Required action:
Please restate the records that follow exactly, skipping their images.

Information given:

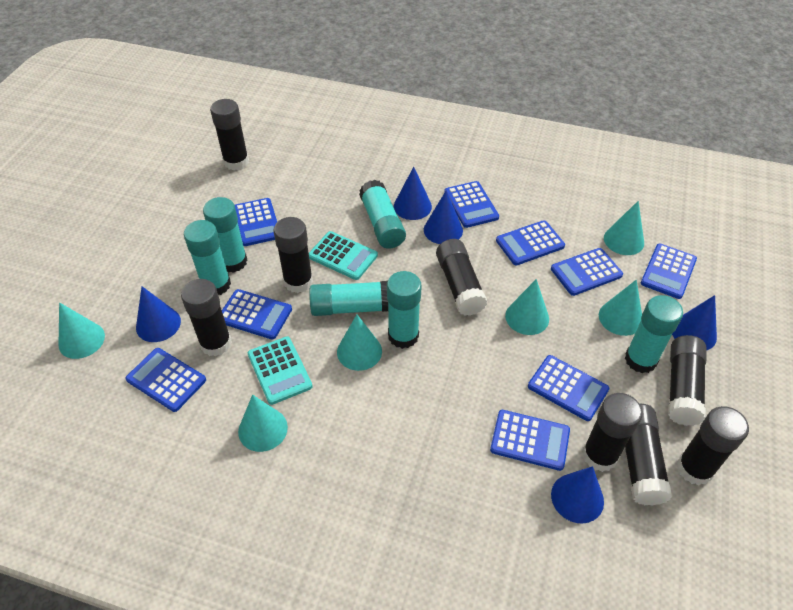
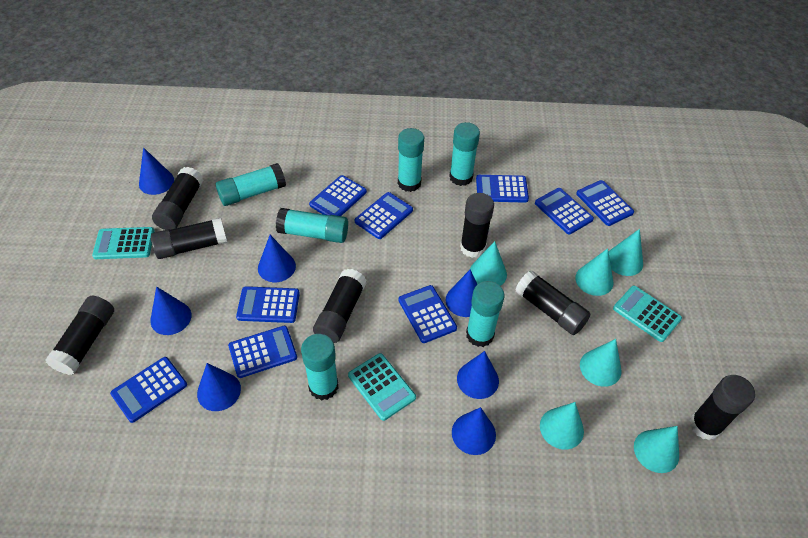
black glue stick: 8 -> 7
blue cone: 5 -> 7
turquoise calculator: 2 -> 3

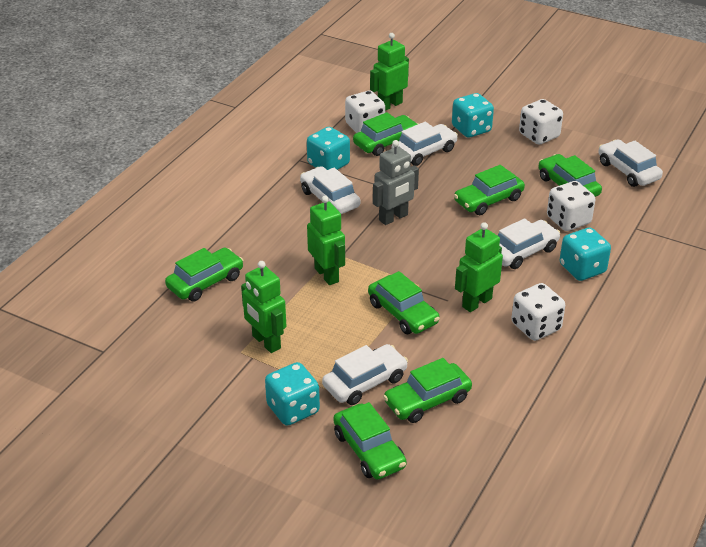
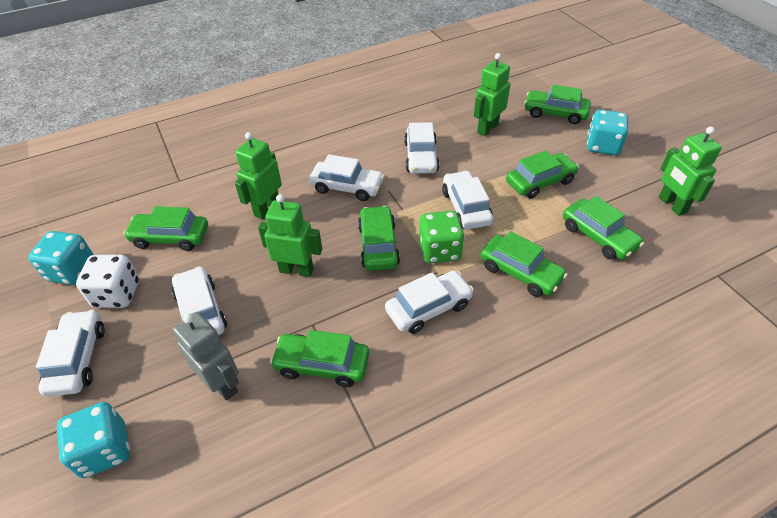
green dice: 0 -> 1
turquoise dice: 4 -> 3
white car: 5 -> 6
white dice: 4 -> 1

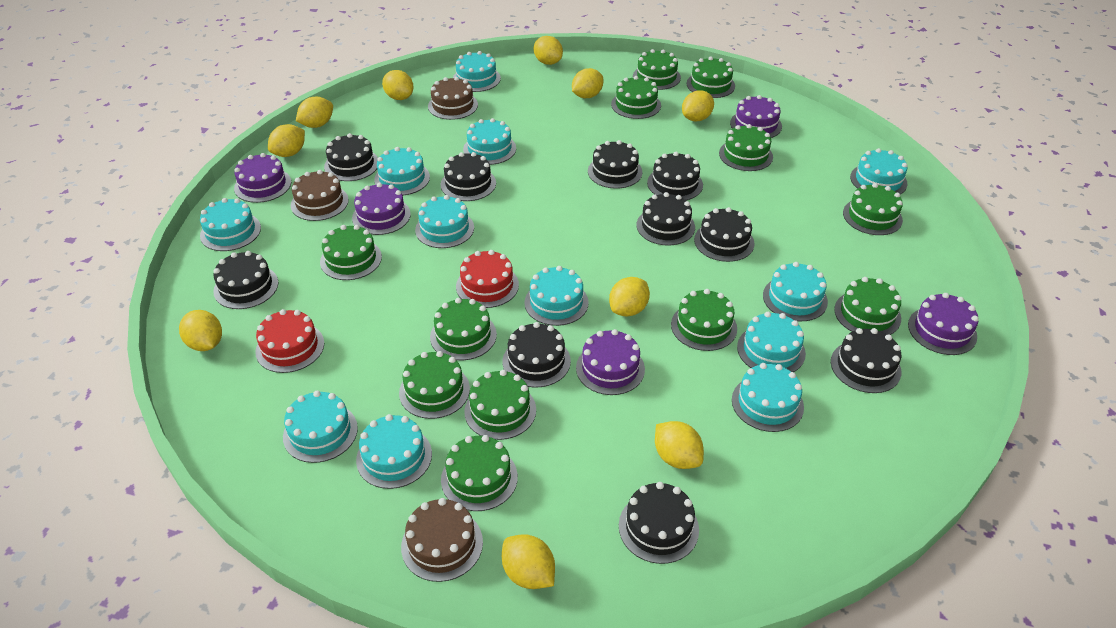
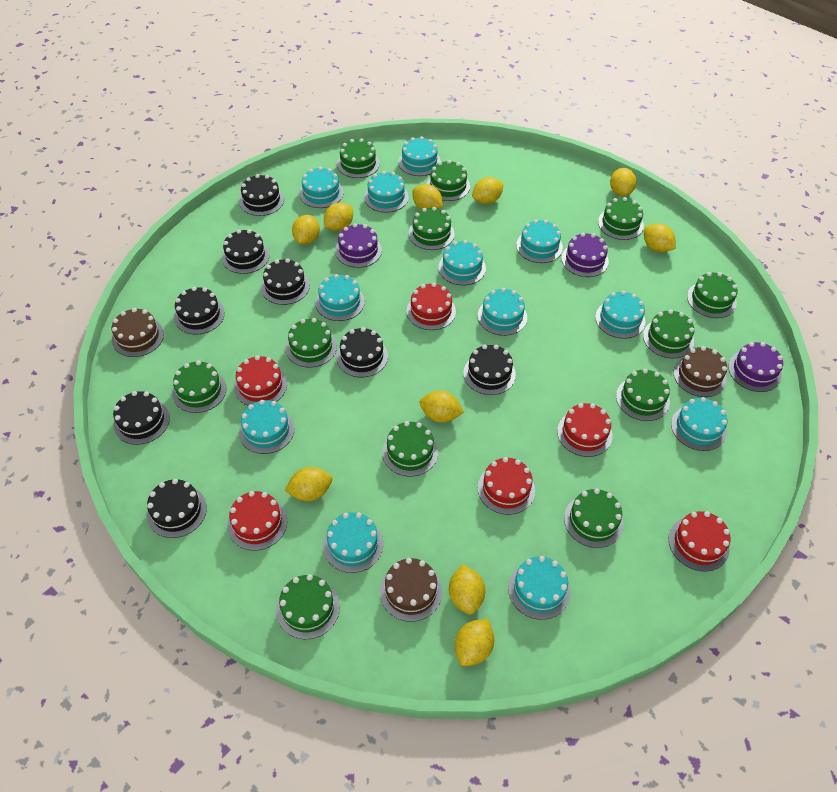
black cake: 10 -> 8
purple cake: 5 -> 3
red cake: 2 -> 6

Result of the task:
black glue stick: 8 -> 7
blue cone: 5 -> 7
turquoise calculator: 2 -> 3

green dice: 0 -> 1
turquoise dice: 4 -> 3
white car: 5 -> 6
white dice: 4 -> 1

black cake: 10 -> 8
purple cake: 5 -> 3
red cake: 2 -> 6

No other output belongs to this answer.